Word for word, repeat the data that follows. Do not include the pictures.

*** SOURCE DATA ***

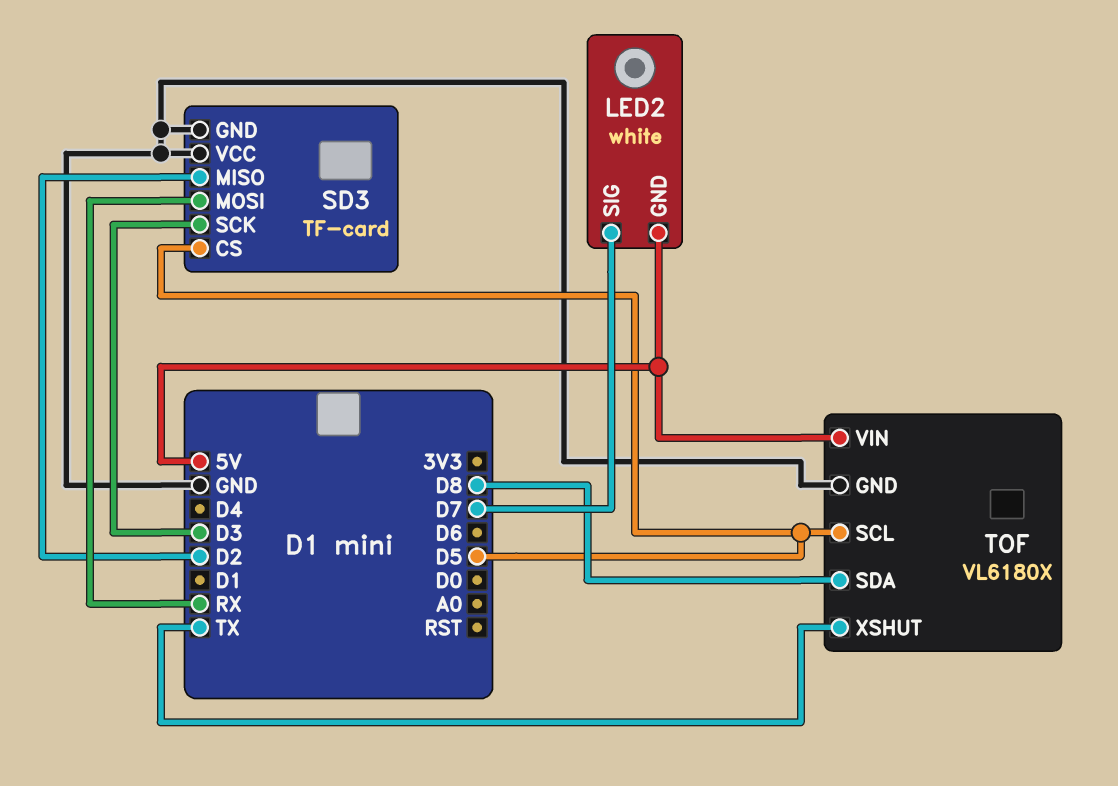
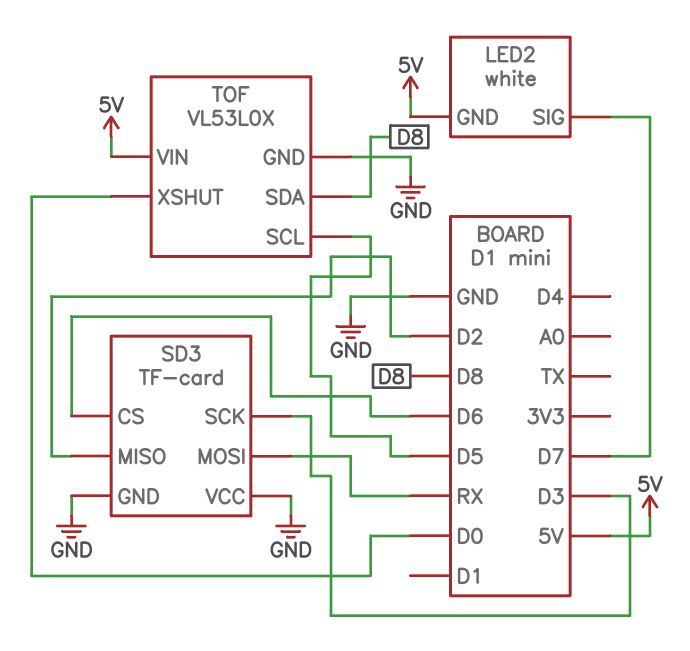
SD3 pin CS: D5 -> D6
TOF: VL6180X -> VL53L0X
TOF pin XSHUT: TX -> D0

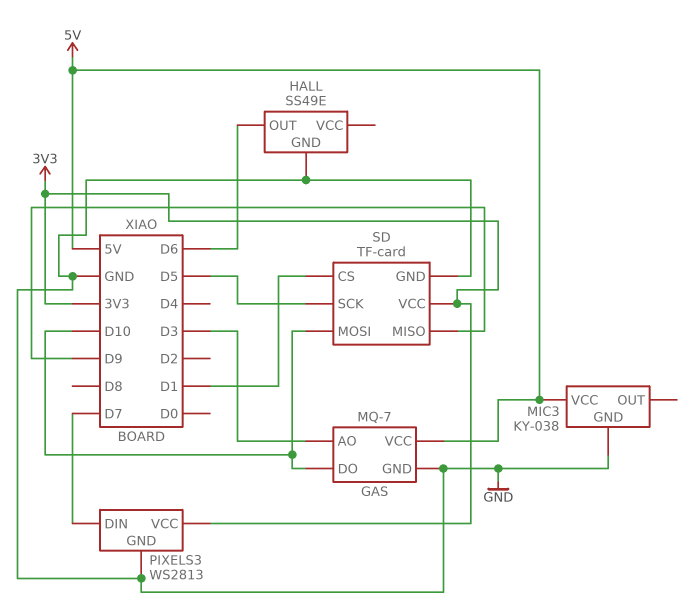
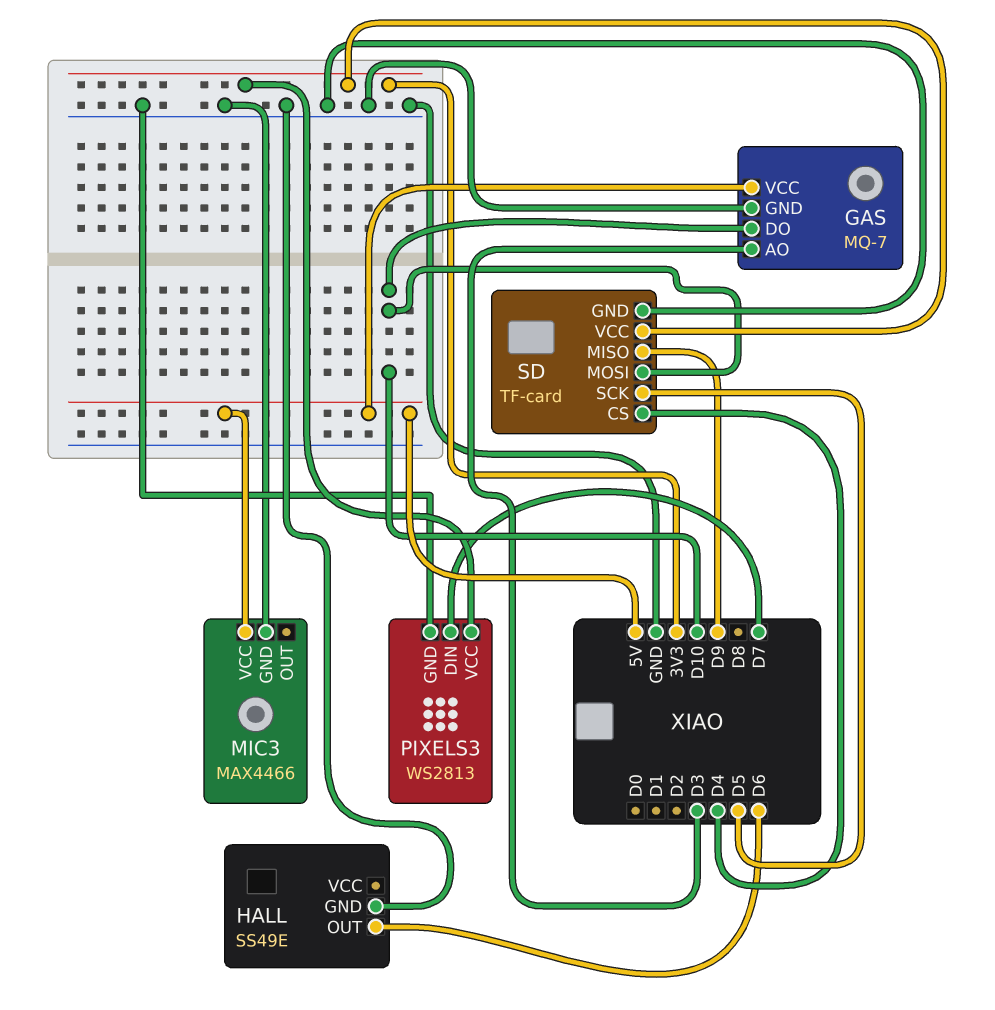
MIC3: KY-038 -> MAX4466
SD pin CS: D1 -> D4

*** End of SOURCE DATA ***

EXPECTED ANSWER:
SD3 pin CS: D5 -> D6
TOF: VL6180X -> VL53L0X
TOF pin XSHUT: TX -> D0

MIC3: KY-038 -> MAX4466
SD pin CS: D1 -> D4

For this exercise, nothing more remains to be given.